### Listed entries
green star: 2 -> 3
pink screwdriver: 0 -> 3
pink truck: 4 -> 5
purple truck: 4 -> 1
######
### Listed entries
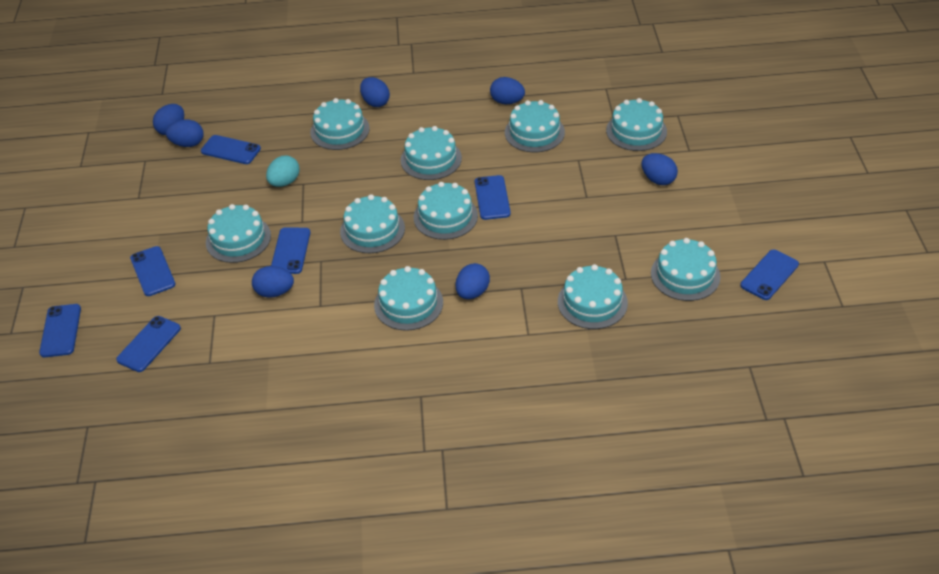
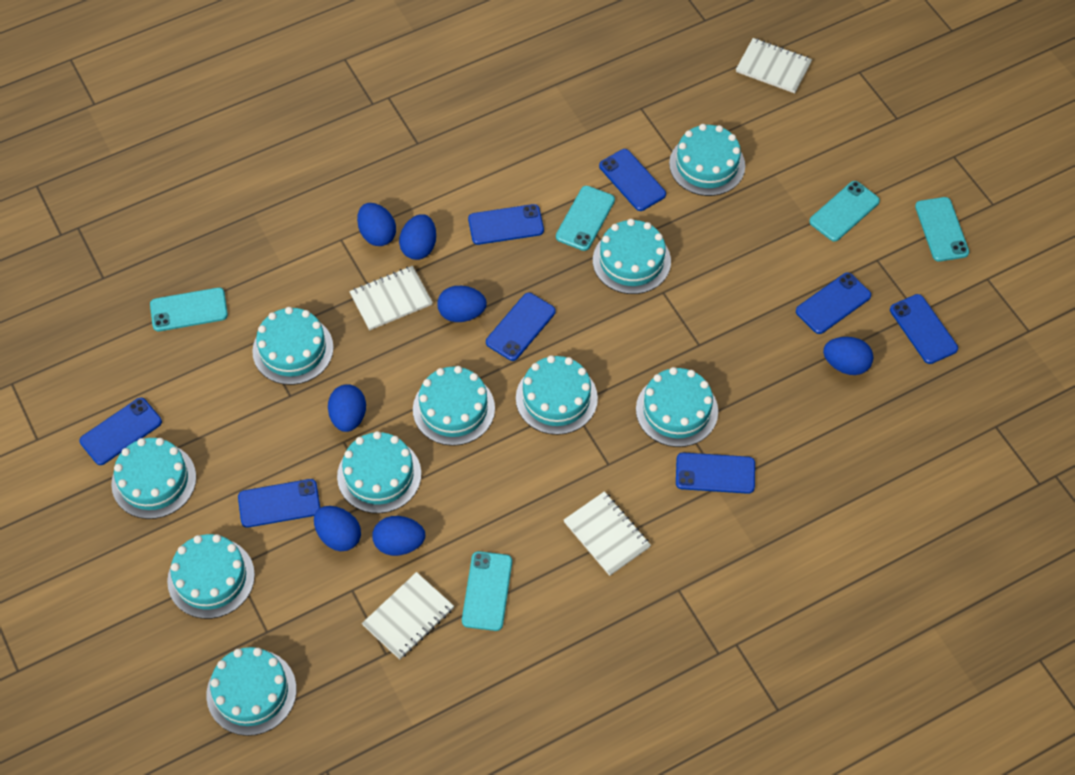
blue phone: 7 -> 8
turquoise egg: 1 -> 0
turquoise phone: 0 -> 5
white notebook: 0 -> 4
######
# [The problem]
Out of the data above, set down the lines from the one with "blue phone: 7 -> 8" to the one with "white notebook: 0 -> 4", both included, exactly as written and with no additions.

# [Answer]
blue phone: 7 -> 8
turquoise egg: 1 -> 0
turquoise phone: 0 -> 5
white notebook: 0 -> 4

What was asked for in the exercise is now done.